*** Begin section ***

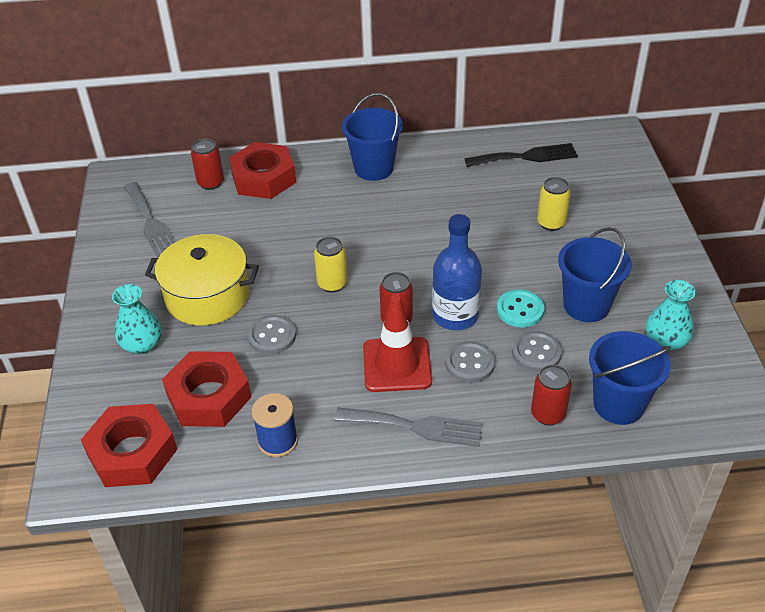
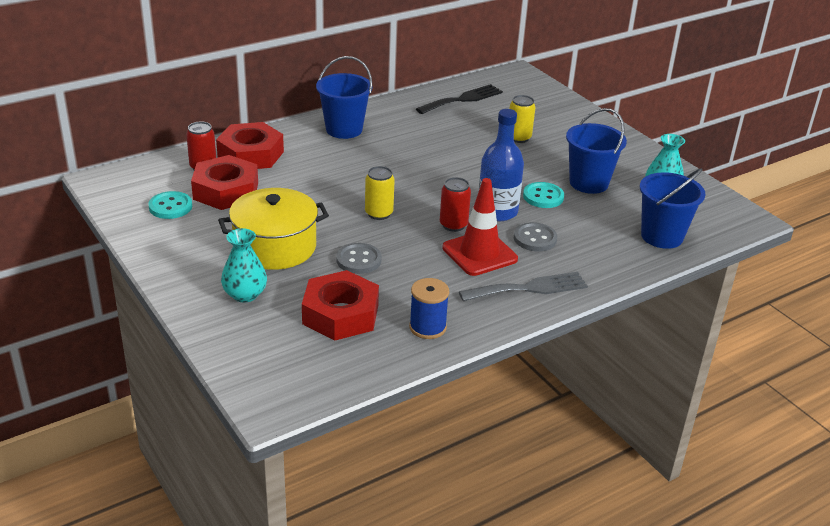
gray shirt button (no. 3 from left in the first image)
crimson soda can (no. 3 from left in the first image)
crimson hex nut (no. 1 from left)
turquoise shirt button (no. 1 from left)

*** End section ***

## Description of the task
Everything in the data above gets copied exactly. Only the pictures are skipped.

## Result
gray shirt button (no. 3 from left in the first image)
crimson soda can (no. 3 from left in the first image)
crimson hex nut (no. 1 from left)
turquoise shirt button (no. 1 from left)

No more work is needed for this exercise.